__The task__. Go line by line through the data below and count those that hold "green". Return only the number.

__Raw data__.
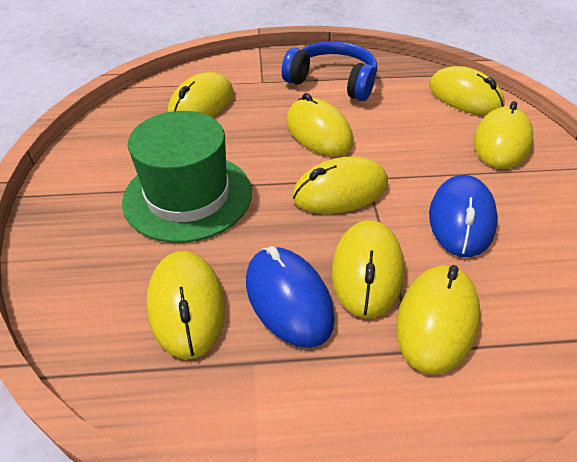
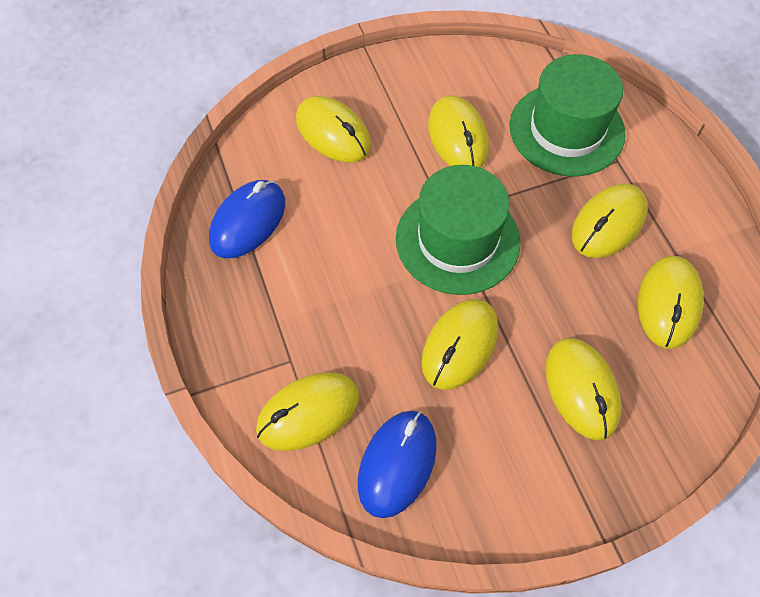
blue headphones: 1 -> 0
green hat: 1 -> 2
yellow mouse: 8 -> 7

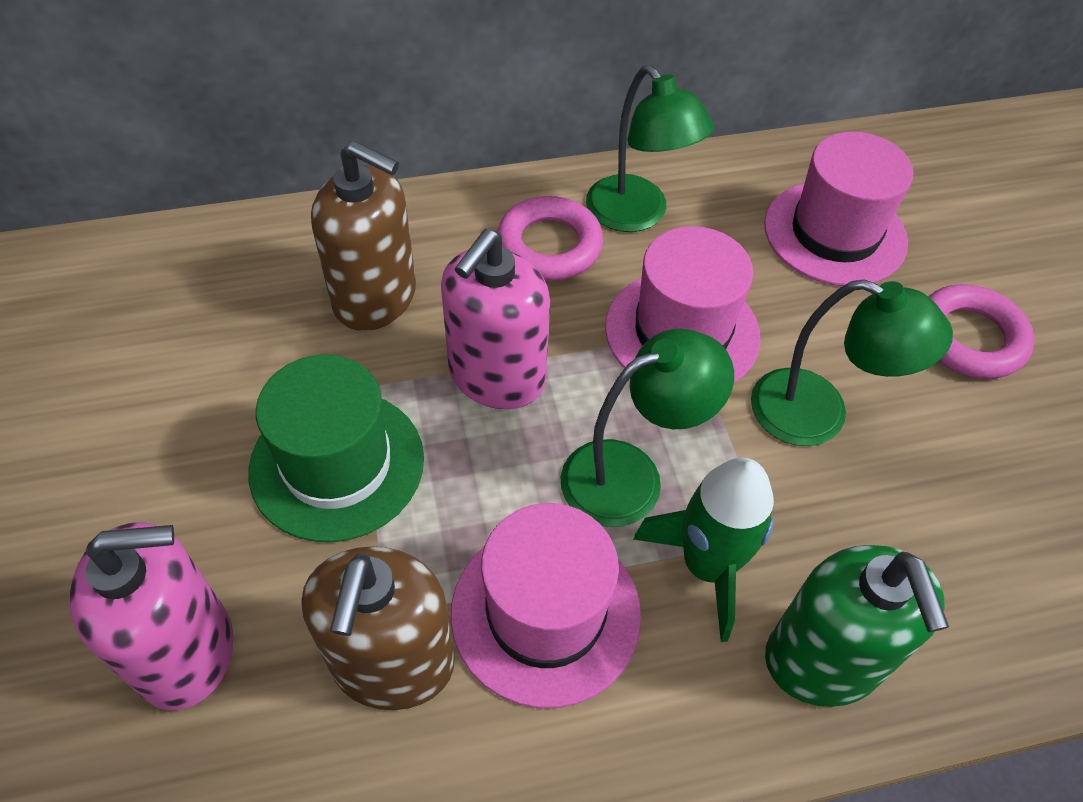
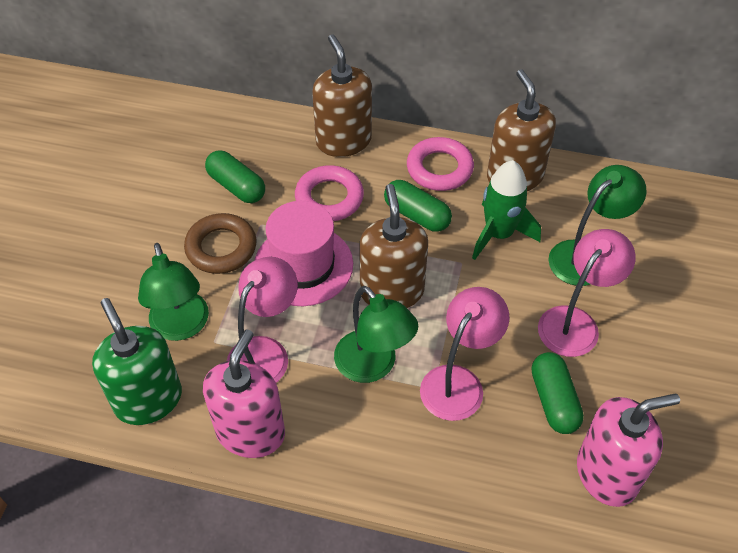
brown ring: 0 -> 1
brown soap dispenser: 2 -> 3
green capsule: 0 -> 3
green hat: 1 -> 0
pink hat: 3 -> 1
pink lamp: 0 -> 3

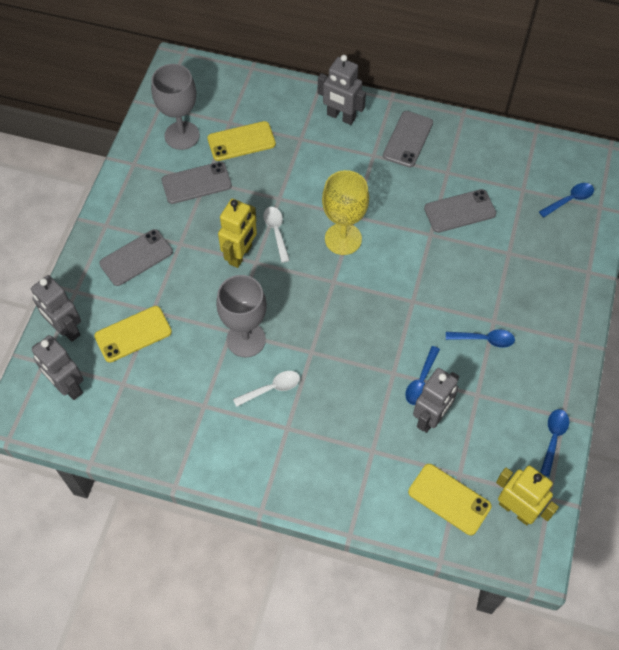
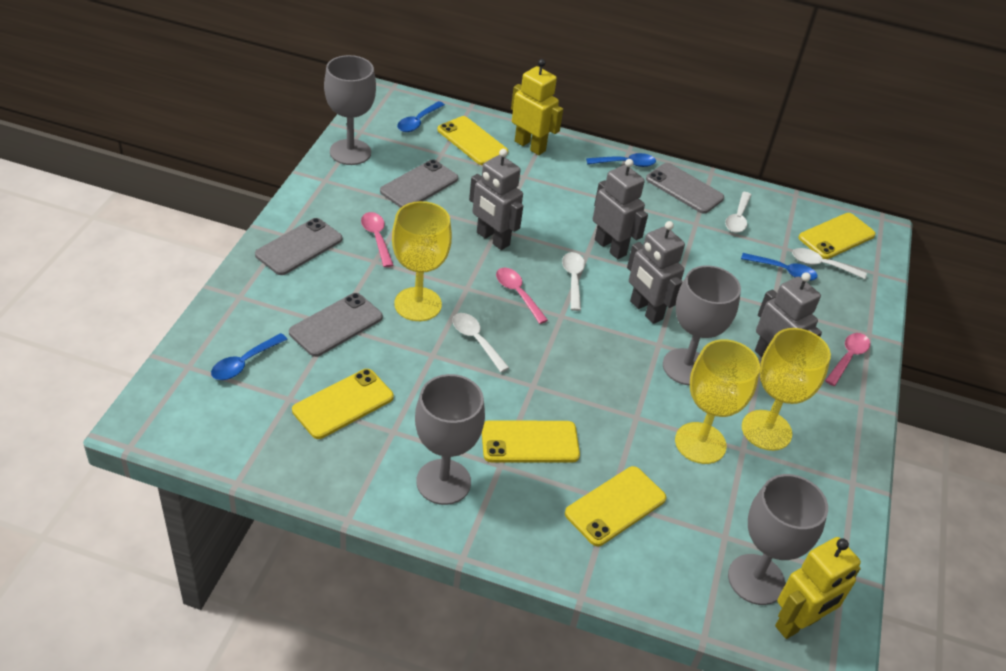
grey goblet: 2 -> 4
pink spoon: 0 -> 3
white spoon: 2 -> 4
yellow goblet: 1 -> 3
yellow phone: 3 -> 5

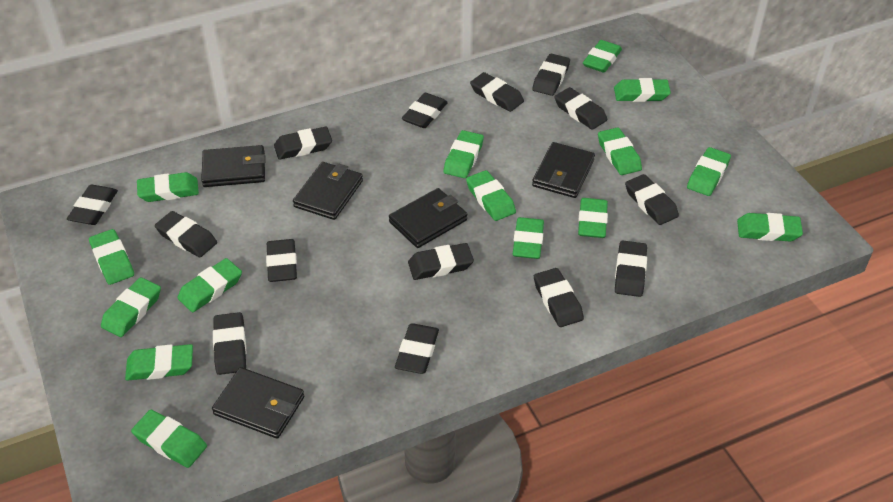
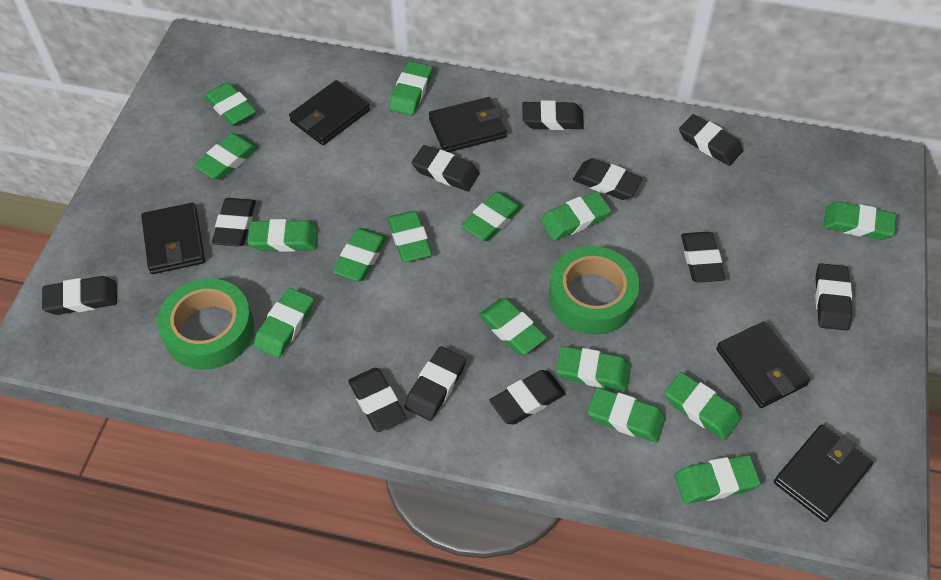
black eraser: 14 -> 11
green tape: 0 -> 2

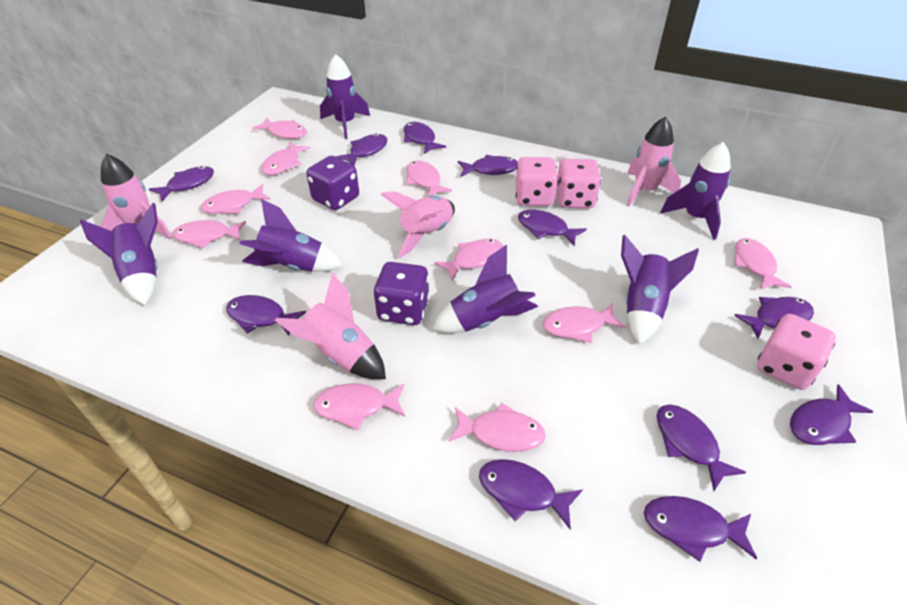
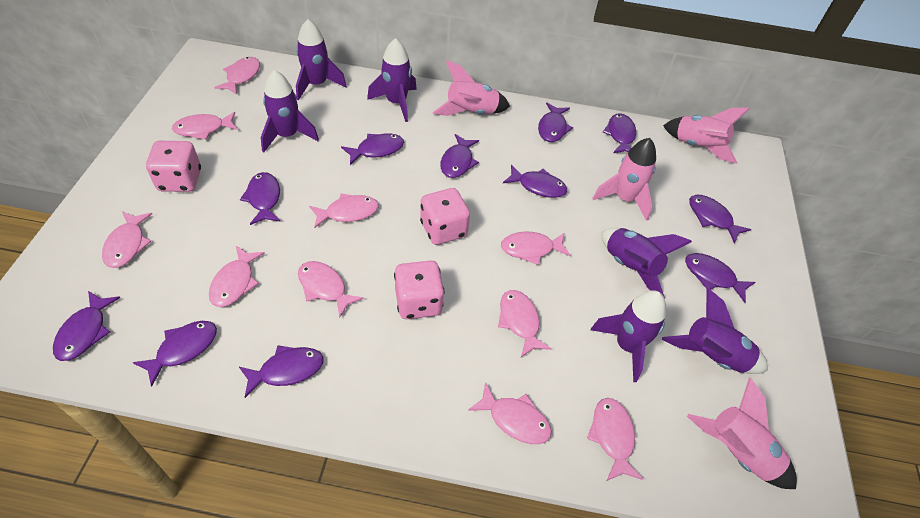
purple dice: 2 -> 0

__Task solution__. 4